EXERCISE BRIEF — The lines wanted are those in the data below that include "ellipse".

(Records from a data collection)
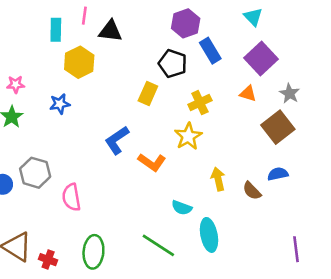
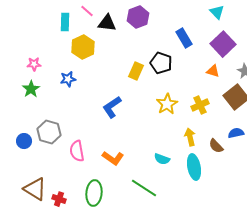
pink line: (84, 16) -> (87, 11), turned -56
purple hexagon: (186, 23) -> (138, 17), moved
black pentagon: (173, 64) -> (161, 63), moved
yellow cross: (200, 103) -> (200, 105), moved
orange L-shape: (152, 162) -> (113, 158), moved
cyan ellipse: (209, 235) -> (194, 167), moved

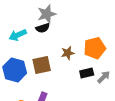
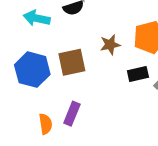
cyan arrow: (18, 35) -> (37, 18), turned 36

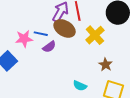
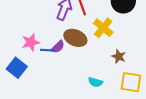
brown ellipse: (65, 28) -> (75, 38), moved
blue line: (41, 34) -> (48, 50), moved

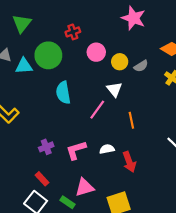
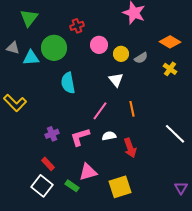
pink line: (97, 110) -> (100, 111), moved

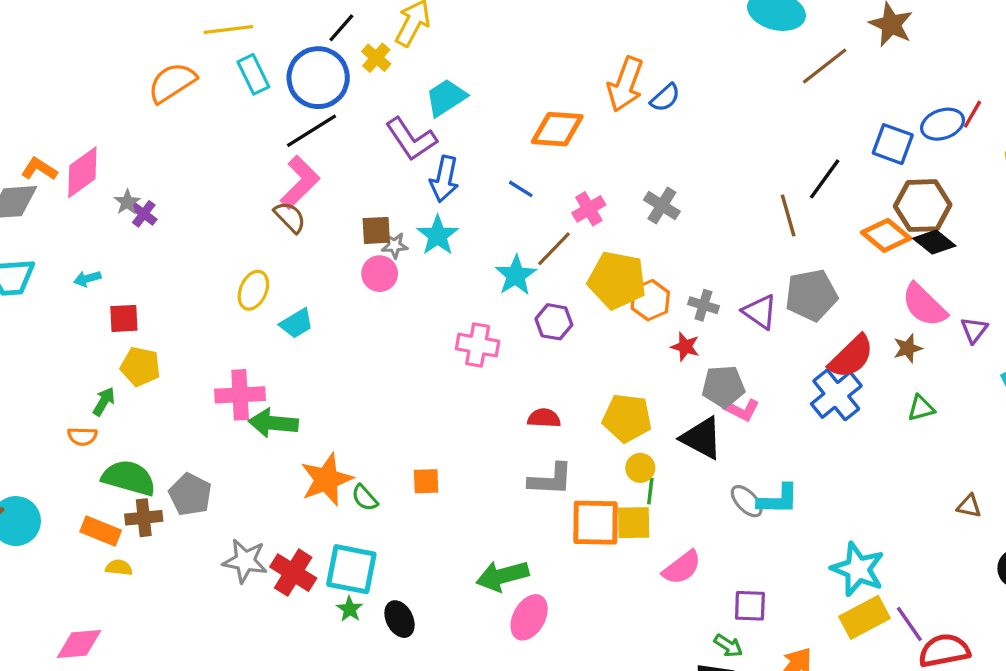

RESULT OF THE TASK —
cyan ellipse: (209, 235) -> (194, 167), moved
brown ellipse: (65, 28) -> (75, 38), moved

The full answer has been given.